→ Work instructions: Write out the listing verbatim. No pictures belong in it.

→ Data below:

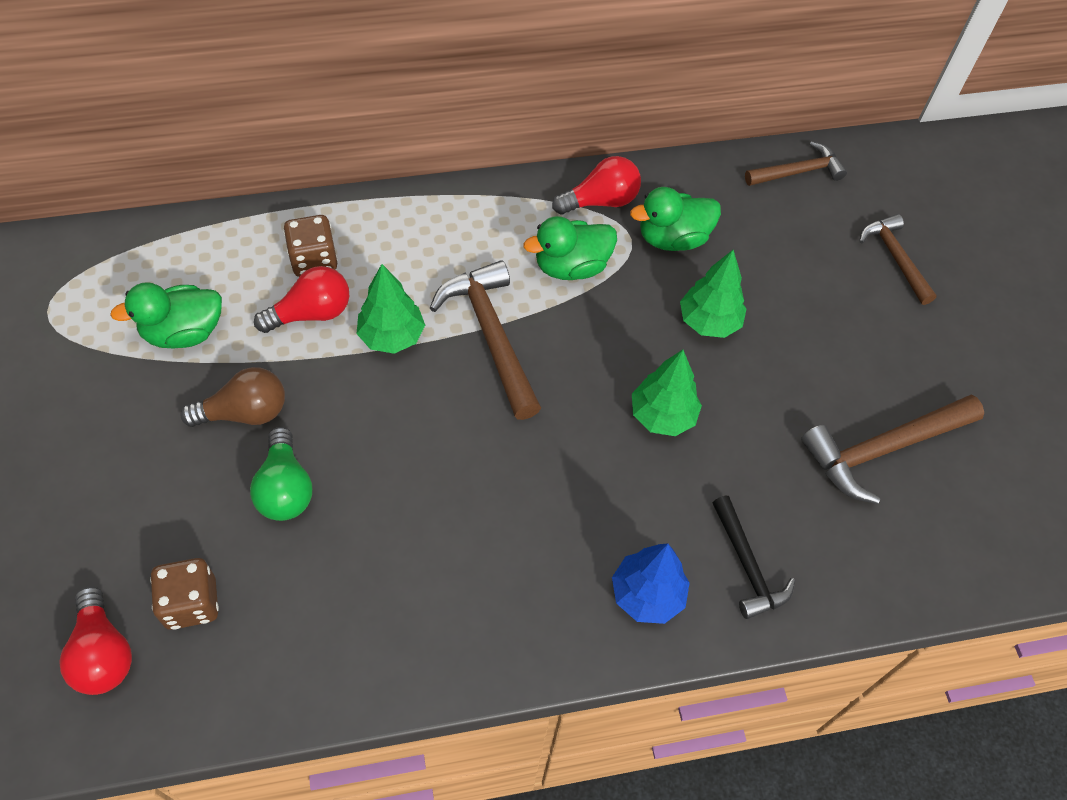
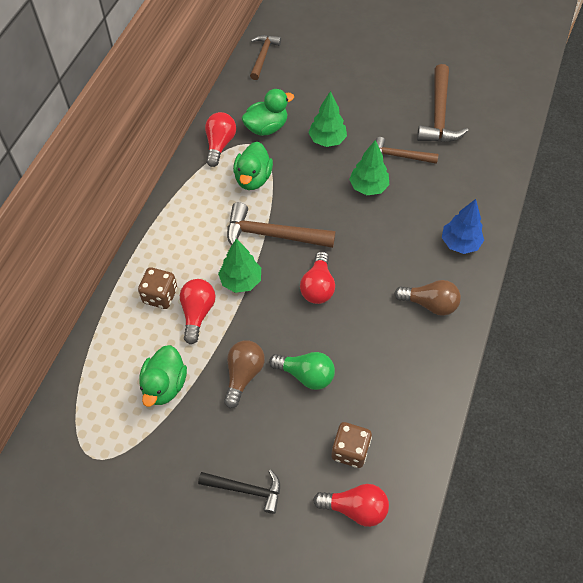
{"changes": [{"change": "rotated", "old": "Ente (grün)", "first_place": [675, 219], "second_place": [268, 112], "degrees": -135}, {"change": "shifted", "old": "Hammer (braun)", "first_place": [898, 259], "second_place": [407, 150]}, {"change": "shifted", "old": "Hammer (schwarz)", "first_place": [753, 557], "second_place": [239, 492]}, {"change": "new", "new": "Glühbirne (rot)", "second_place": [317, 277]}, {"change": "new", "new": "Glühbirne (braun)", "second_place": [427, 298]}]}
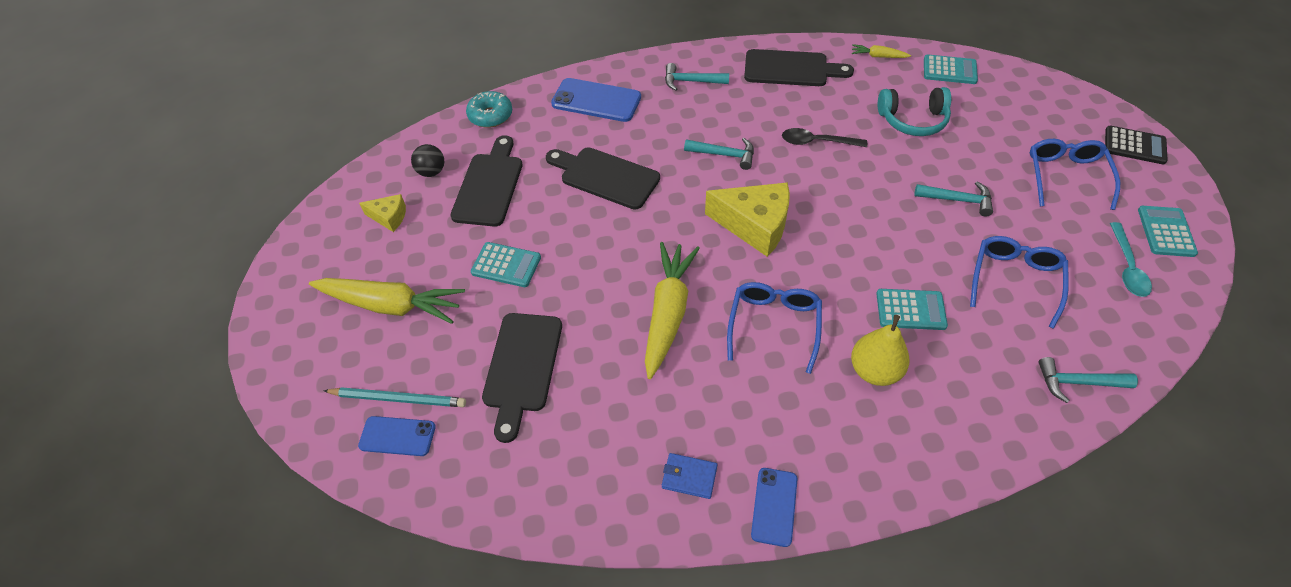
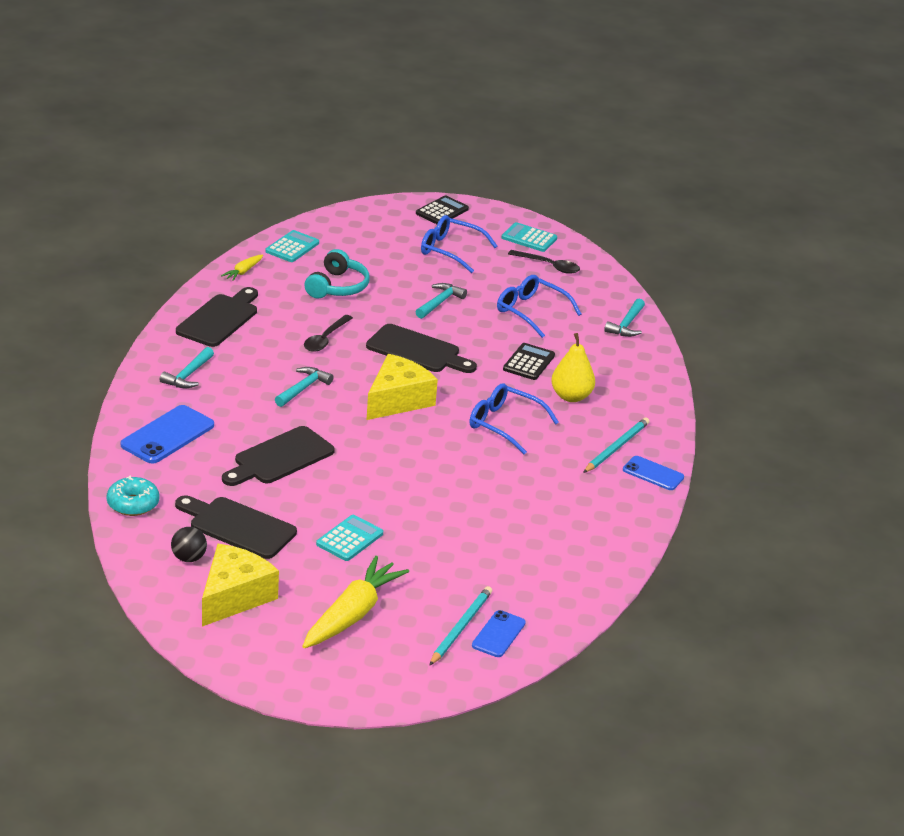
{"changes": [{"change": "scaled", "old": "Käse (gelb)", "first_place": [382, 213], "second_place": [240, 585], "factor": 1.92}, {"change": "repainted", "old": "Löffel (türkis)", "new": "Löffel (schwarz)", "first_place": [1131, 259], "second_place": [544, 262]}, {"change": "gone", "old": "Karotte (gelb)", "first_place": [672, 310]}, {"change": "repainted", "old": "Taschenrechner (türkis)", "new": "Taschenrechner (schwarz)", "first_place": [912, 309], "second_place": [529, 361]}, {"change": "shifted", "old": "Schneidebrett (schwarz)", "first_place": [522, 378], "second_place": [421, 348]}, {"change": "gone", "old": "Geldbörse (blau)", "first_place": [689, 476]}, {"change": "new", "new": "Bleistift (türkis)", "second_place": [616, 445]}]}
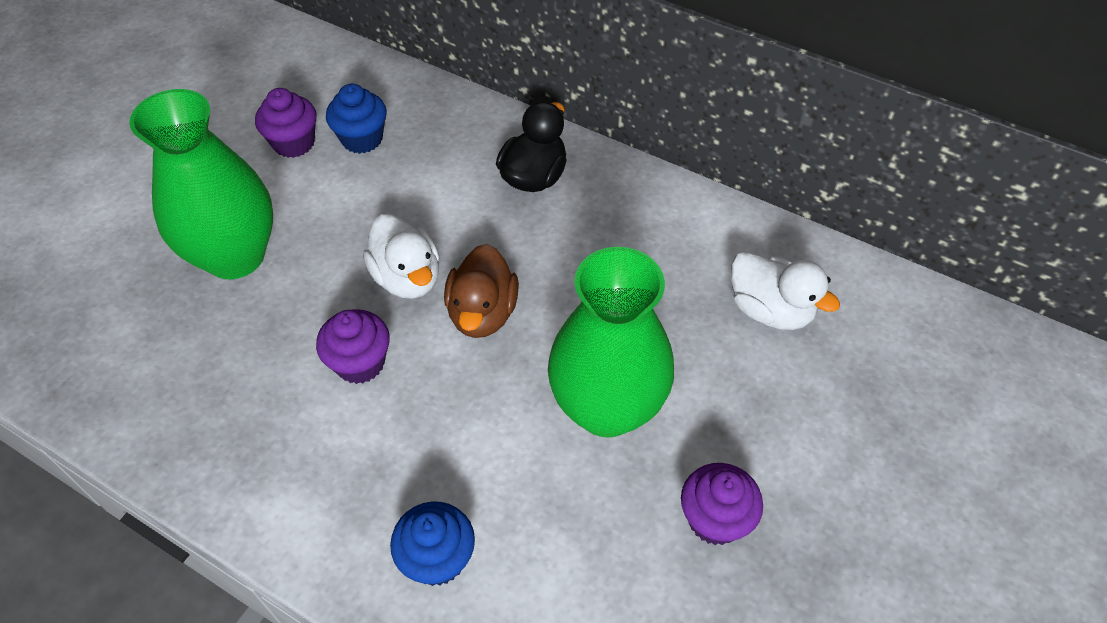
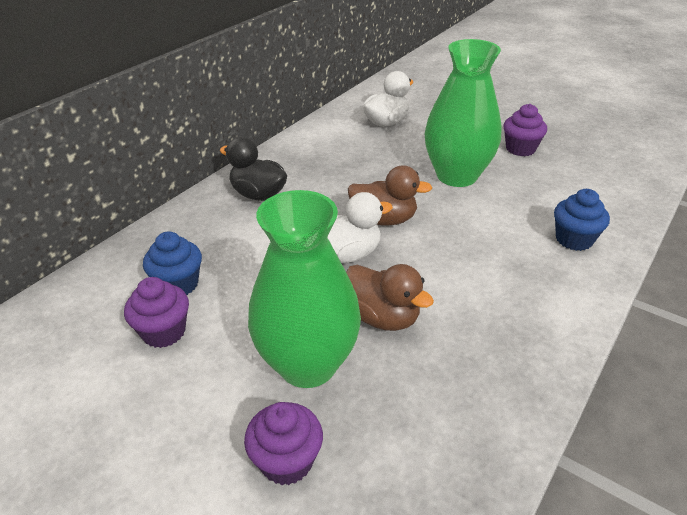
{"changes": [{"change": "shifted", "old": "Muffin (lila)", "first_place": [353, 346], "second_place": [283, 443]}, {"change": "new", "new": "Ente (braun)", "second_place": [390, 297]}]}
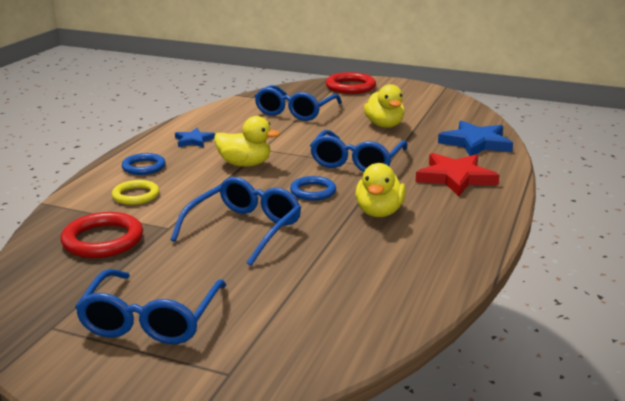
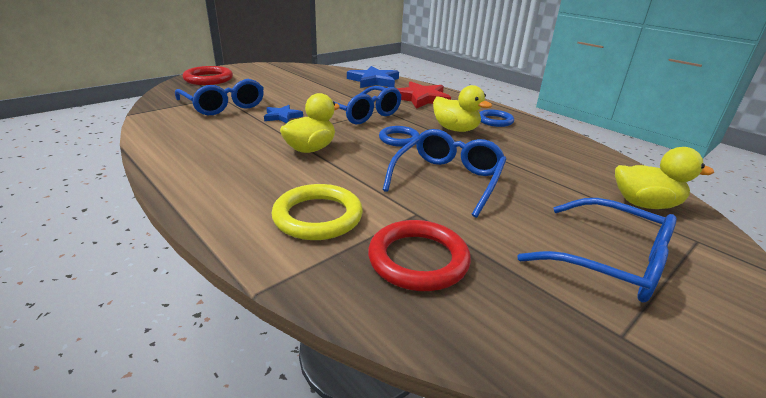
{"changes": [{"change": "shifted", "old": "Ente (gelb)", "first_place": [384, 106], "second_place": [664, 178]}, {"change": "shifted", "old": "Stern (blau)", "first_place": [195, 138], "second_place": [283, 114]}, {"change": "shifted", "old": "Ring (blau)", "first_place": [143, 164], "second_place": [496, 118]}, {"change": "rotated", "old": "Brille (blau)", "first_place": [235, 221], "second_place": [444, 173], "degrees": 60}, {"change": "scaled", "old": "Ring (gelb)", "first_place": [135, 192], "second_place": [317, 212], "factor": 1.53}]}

→ The answer:
{"changes": [{"change": "rotated", "old": "Ente (grün)", "first_place": [675, 219], "second_place": [268, 112], "degrees": -135}, {"change": "shifted", "old": "Hammer (braun)", "first_place": [898, 259], "second_place": [407, 150]}, {"change": "shifted", "old": "Hammer (schwarz)", "first_place": [753, 557], "second_place": [239, 492]}, {"change": "new", "new": "Glühbirne (rot)", "second_place": [317, 277]}, {"change": "new", "new": "Glühbirne (braun)", "second_place": [427, 298]}]}
{"changes": [{"change": "scaled", "old": "Käse (gelb)", "first_place": [382, 213], "second_place": [240, 585], "factor": 1.92}, {"change": "repainted", "old": "Löffel (türkis)", "new": "Löffel (schwarz)", "first_place": [1131, 259], "second_place": [544, 262]}, {"change": "gone", "old": "Karotte (gelb)", "first_place": [672, 310]}, {"change": "repainted", "old": "Taschenrechner (türkis)", "new": "Taschenrechner (schwarz)", "first_place": [912, 309], "second_place": [529, 361]}, {"change": "shifted", "old": "Schneidebrett (schwarz)", "first_place": [522, 378], "second_place": [421, 348]}, {"change": "gone", "old": "Geldbörse (blau)", "first_place": [689, 476]}, {"change": "new", "new": "Bleistift (türkis)", "second_place": [616, 445]}]}
{"changes": [{"change": "shifted", "old": "Muffin (lila)", "first_place": [353, 346], "second_place": [283, 443]}, {"change": "new", "new": "Ente (braun)", "second_place": [390, 297]}]}
{"changes": [{"change": "shifted", "old": "Ente (gelb)", "first_place": [384, 106], "second_place": [664, 178]}, {"change": "shifted", "old": "Stern (blau)", "first_place": [195, 138], "second_place": [283, 114]}, {"change": "shifted", "old": "Ring (blau)", "first_place": [143, 164], "second_place": [496, 118]}, {"change": "rotated", "old": "Brille (blau)", "first_place": [235, 221], "second_place": [444, 173], "degrees": 60}, {"change": "scaled", "old": "Ring (gelb)", "first_place": [135, 192], "second_place": [317, 212], "factor": 1.53}]}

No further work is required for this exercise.